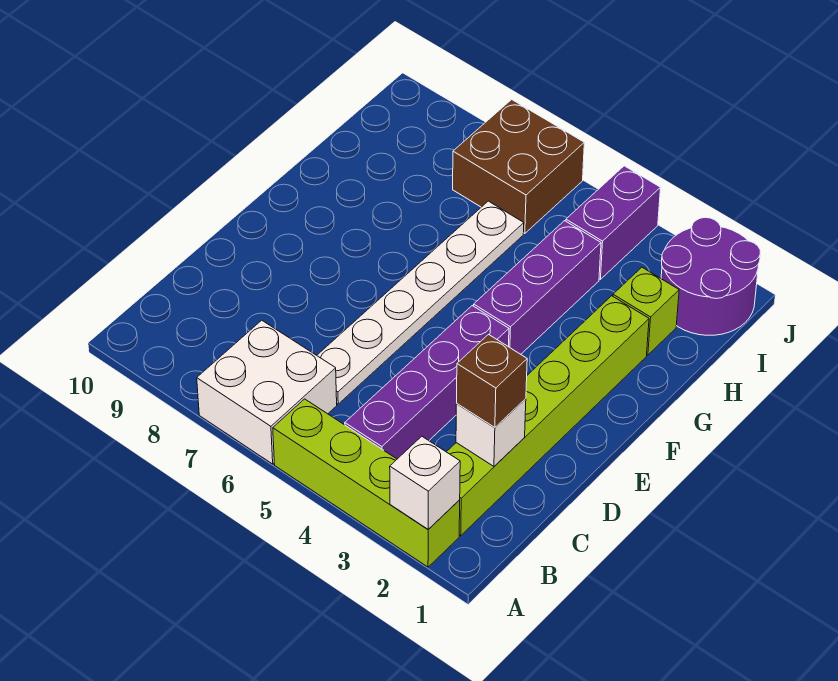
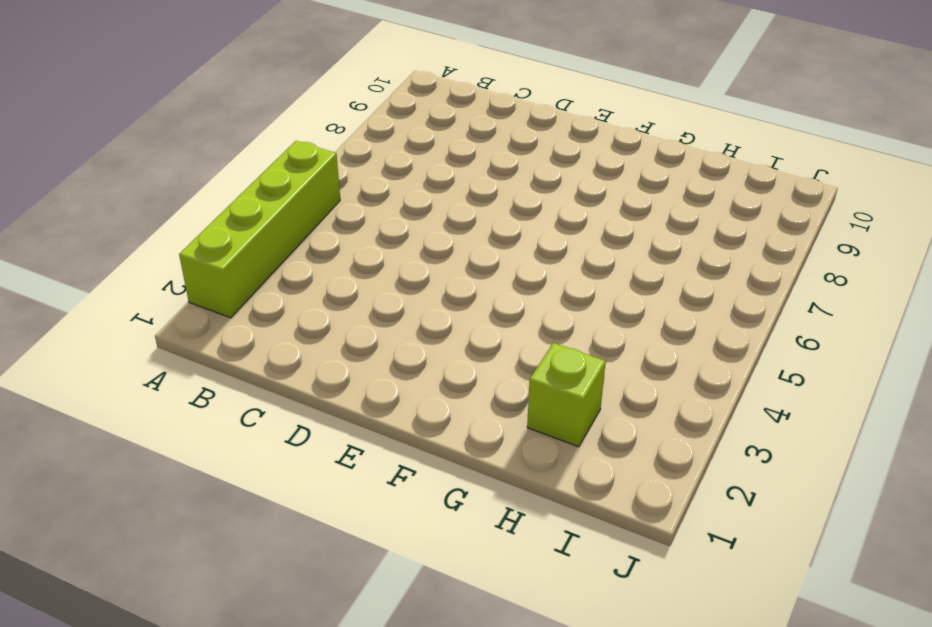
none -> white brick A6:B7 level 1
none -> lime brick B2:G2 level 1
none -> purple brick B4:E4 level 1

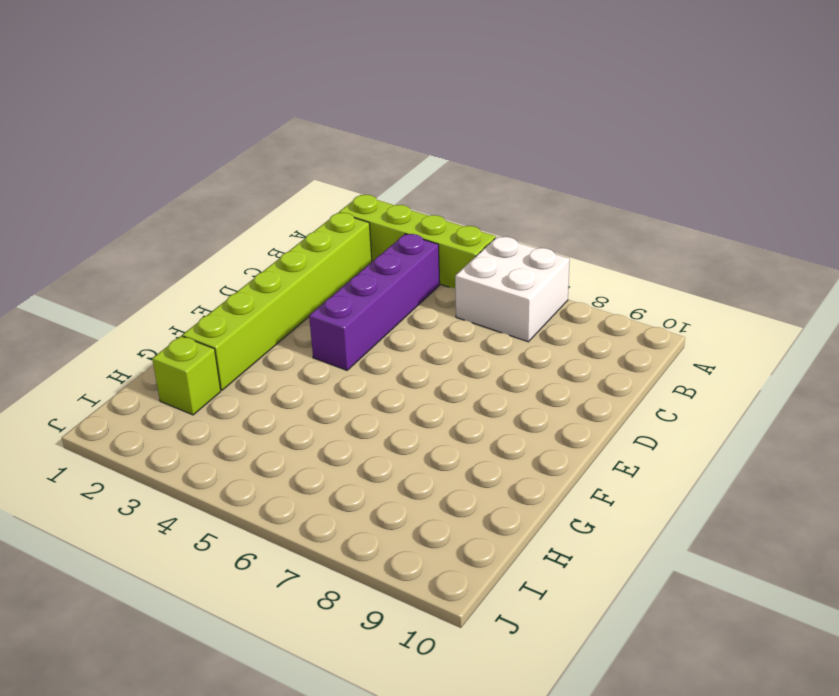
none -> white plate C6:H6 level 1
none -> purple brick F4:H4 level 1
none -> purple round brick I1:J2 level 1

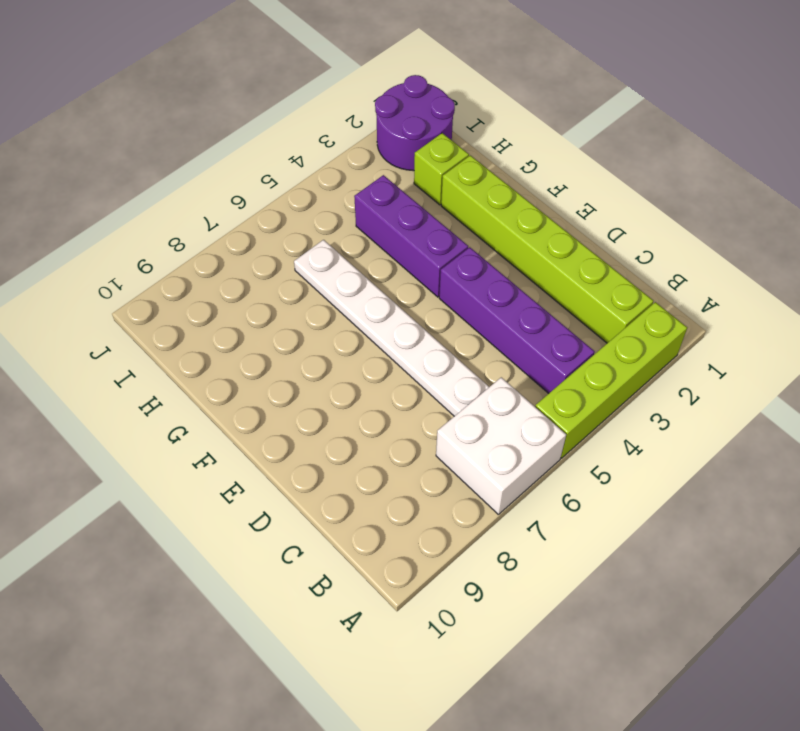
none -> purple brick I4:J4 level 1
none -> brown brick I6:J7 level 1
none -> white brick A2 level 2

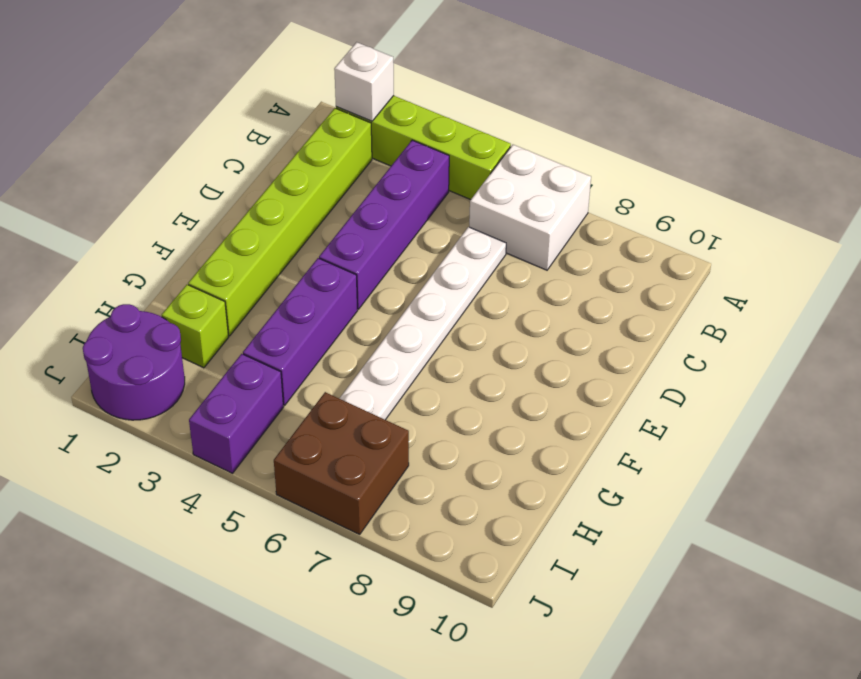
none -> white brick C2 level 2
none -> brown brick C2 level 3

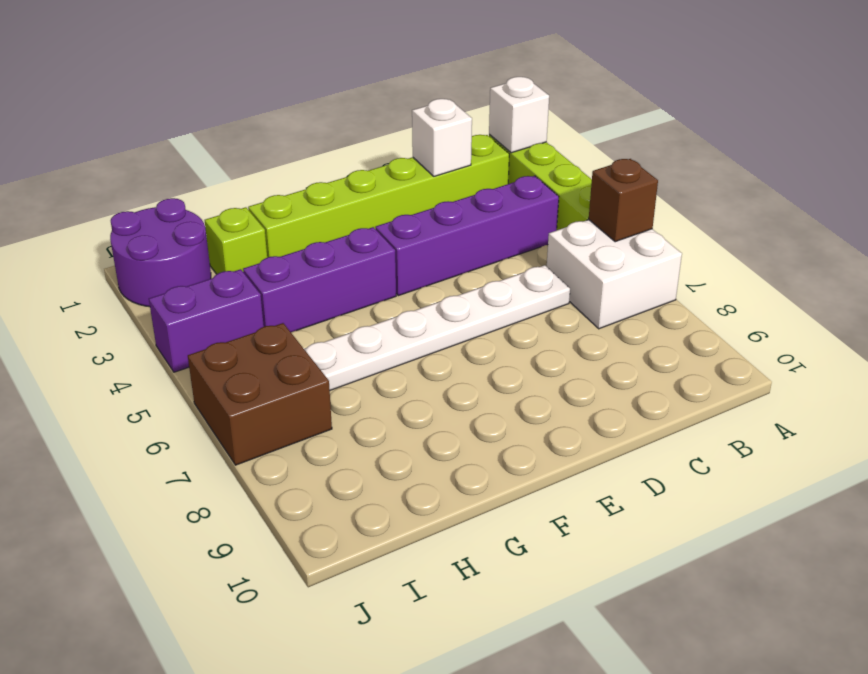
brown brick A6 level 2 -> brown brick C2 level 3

***

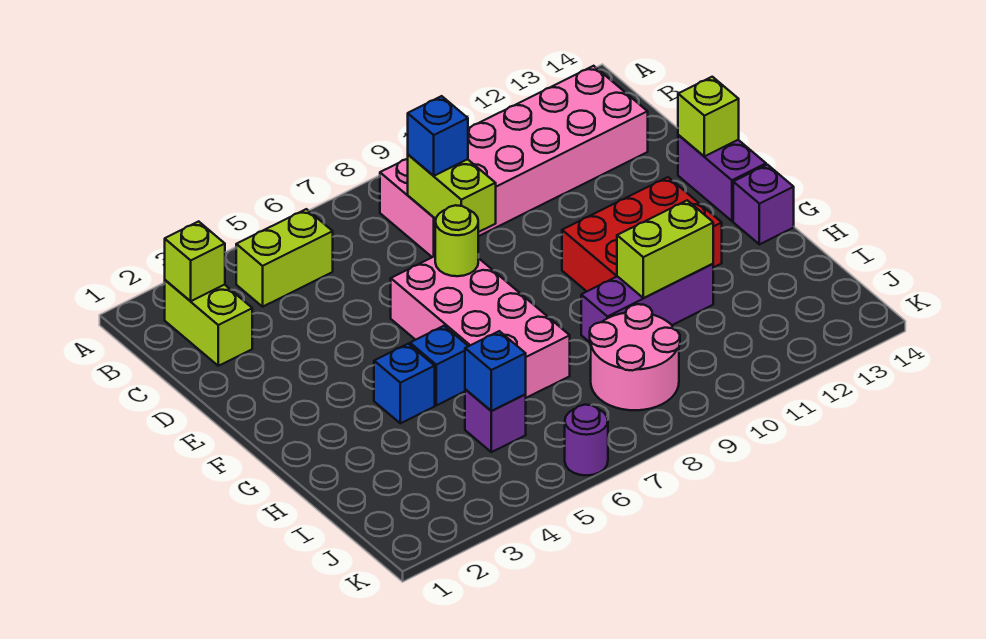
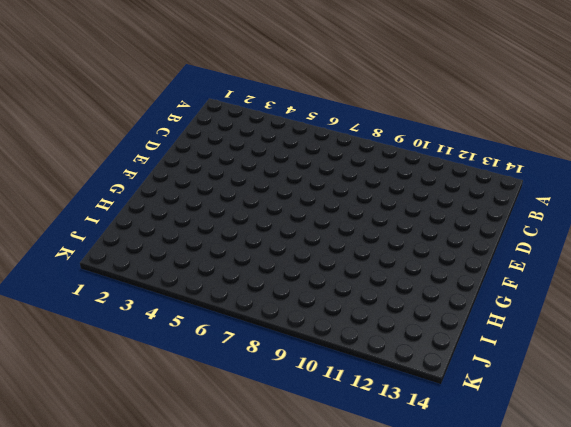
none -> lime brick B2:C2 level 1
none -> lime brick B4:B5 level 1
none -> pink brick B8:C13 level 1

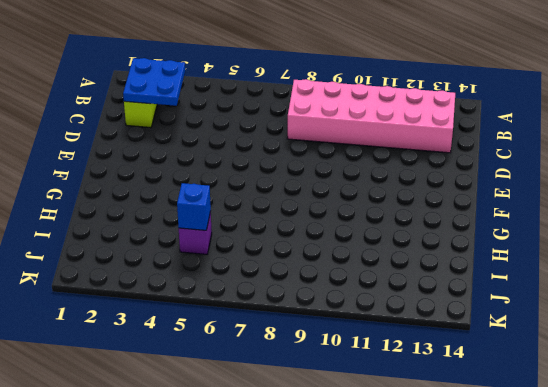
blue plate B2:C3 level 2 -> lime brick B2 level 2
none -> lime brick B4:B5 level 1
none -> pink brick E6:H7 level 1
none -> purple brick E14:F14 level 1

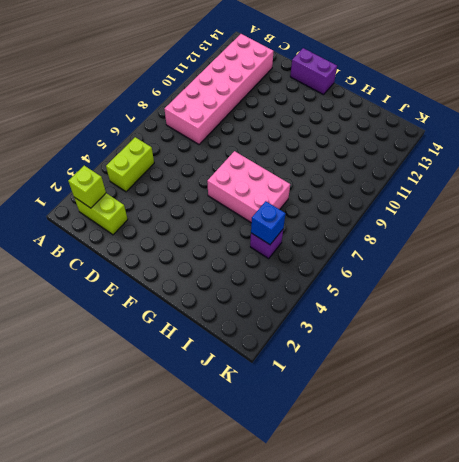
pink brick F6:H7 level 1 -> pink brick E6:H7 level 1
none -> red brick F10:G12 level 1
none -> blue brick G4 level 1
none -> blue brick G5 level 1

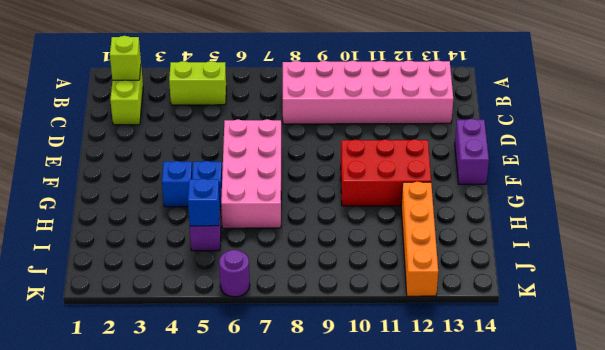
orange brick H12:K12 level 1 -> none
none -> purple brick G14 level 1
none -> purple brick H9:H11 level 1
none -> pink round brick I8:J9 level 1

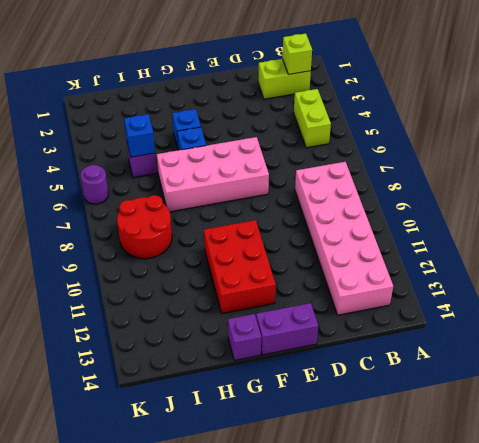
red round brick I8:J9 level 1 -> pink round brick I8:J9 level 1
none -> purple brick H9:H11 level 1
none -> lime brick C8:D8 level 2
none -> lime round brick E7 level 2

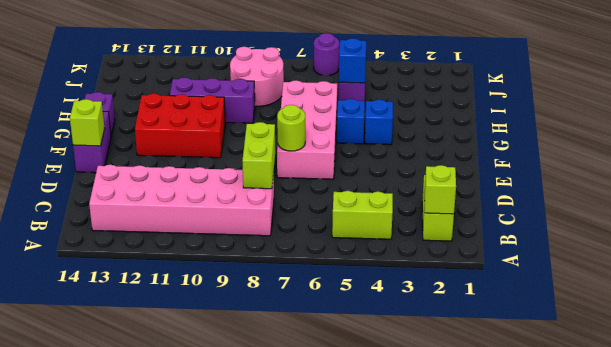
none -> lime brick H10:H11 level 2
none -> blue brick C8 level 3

***

● WHAT TO PRODUCE: Between and including the line with "none -> lime round brick E7 level 2" and the line with "none -> blue brick C8 level 3", repeat every line exactly as it appears above, with pictures left out.

● FINISHED EXERCISE:
none -> lime round brick E7 level 2

none -> lime brick H10:H11 level 2
none -> blue brick C8 level 3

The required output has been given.